§ Records from a dataset:
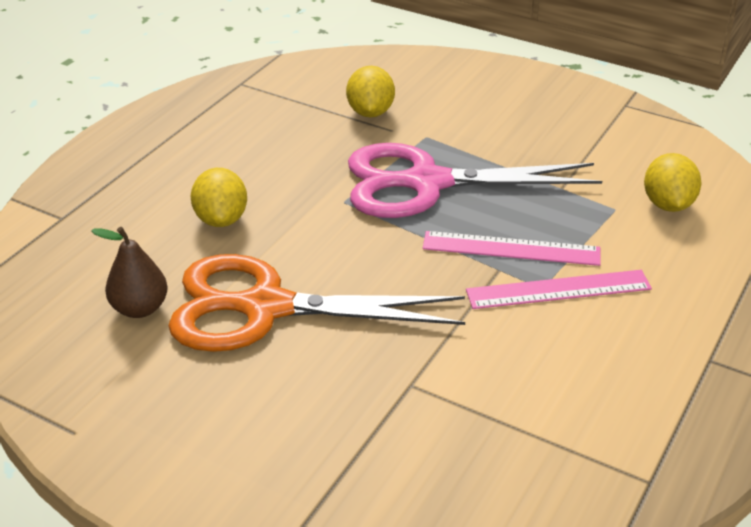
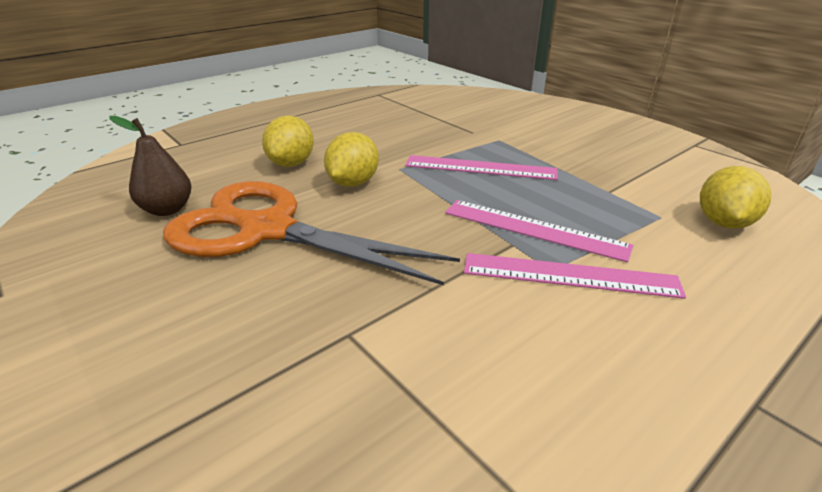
camera: 20 degrees right, 5 degrees down
(370, 112) = (462, 120): yellow lemon -> yellow lemon (353, 183)
(427, 183) = (480, 168): pink scissors -> pink ruler

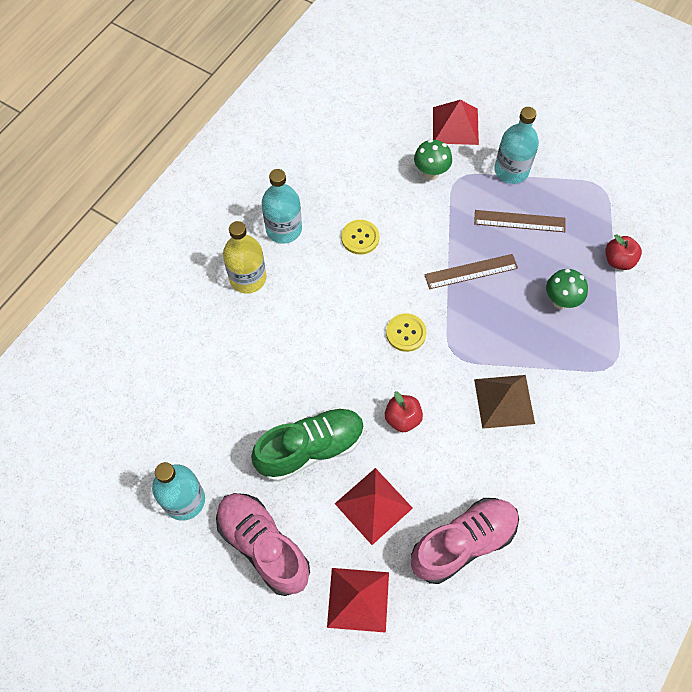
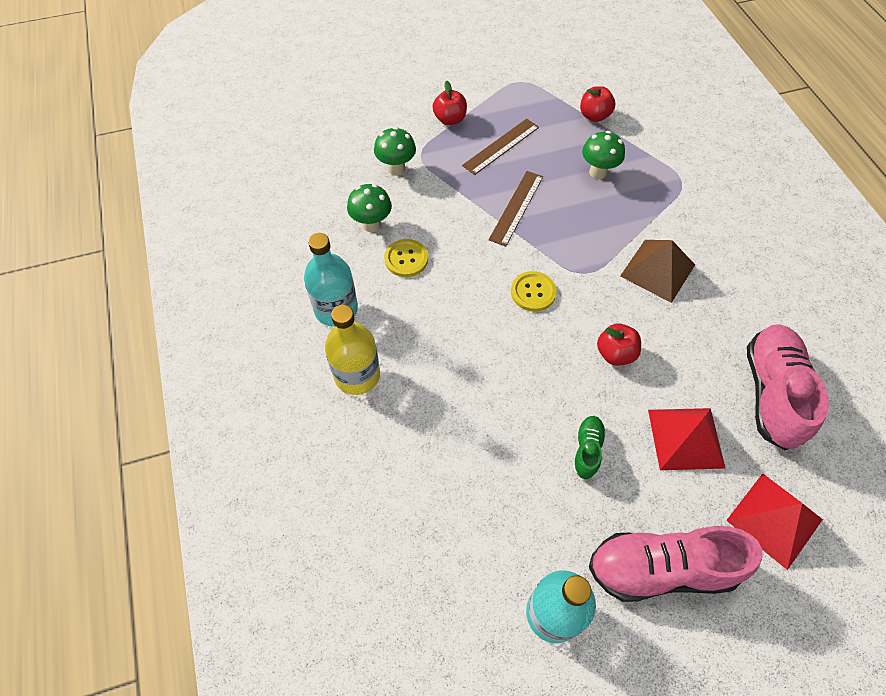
camera: 50 degrees left, 5 degrees down
(310, 449) = (587, 450): green shoe -> green shoe, size x0.48
(368, 196) = (371, 224): none -> green mushroom
(455, 125) = (369, 123): red pyramid -> none
(511, 170) = (450, 119): turquoise bottle -> red apple

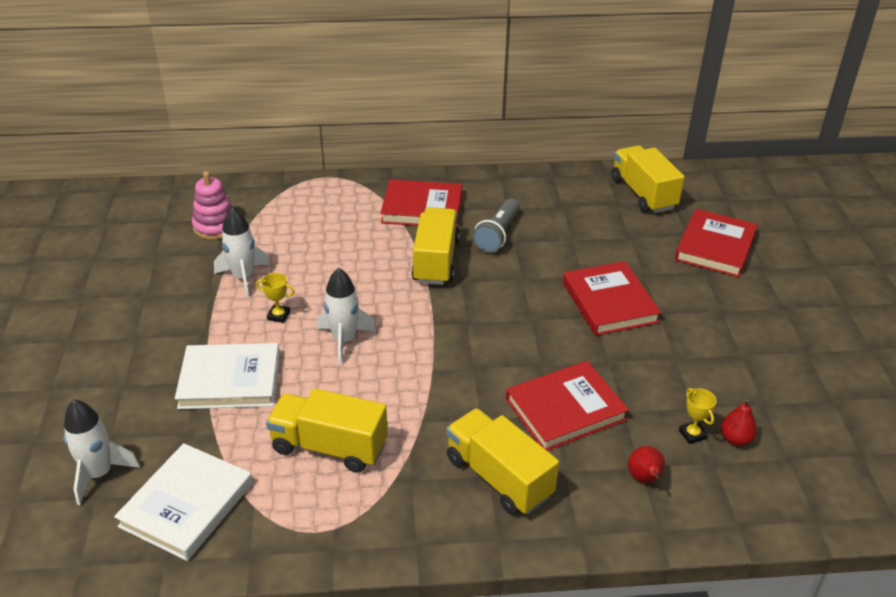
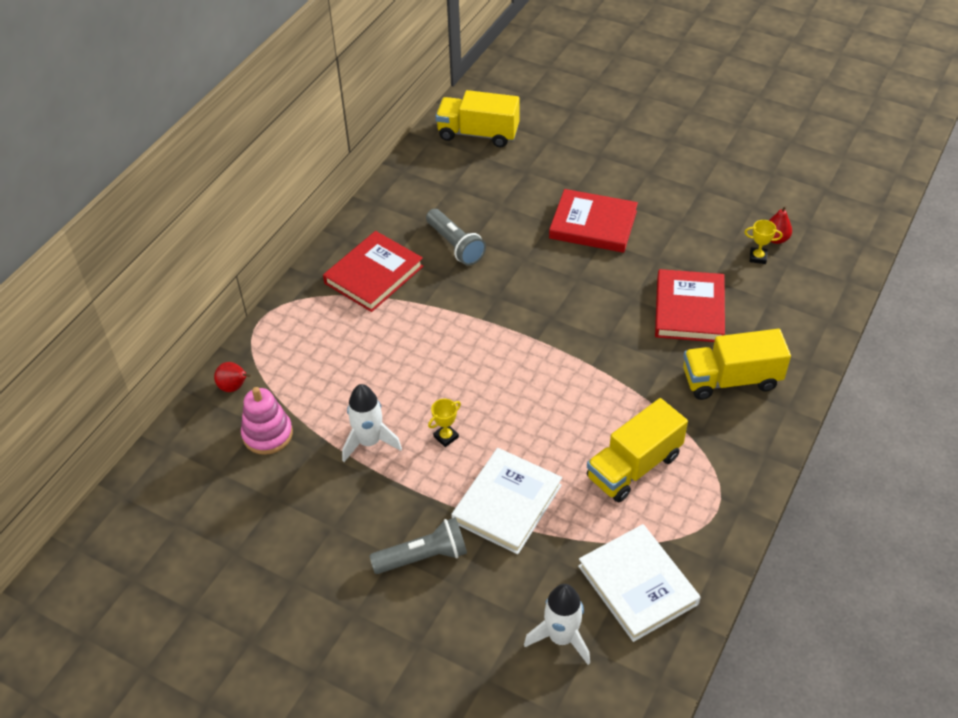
camera: 55 degrees left, 10 degrees up
(143, 354) = (423, 556): none -> grey flashlight
(344, 340) = (514, 405): white rocket -> none
(436, 261) = (457, 300): yellow truck -> none
(644, 479) = (781, 303): red pear -> red pear (234, 387)
(715, 247) = (577, 133): red book -> none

§ Work instruction: Count of lines holding the string "degrees": please work it out for the entries above and give the number alone.

§ Task solution: 3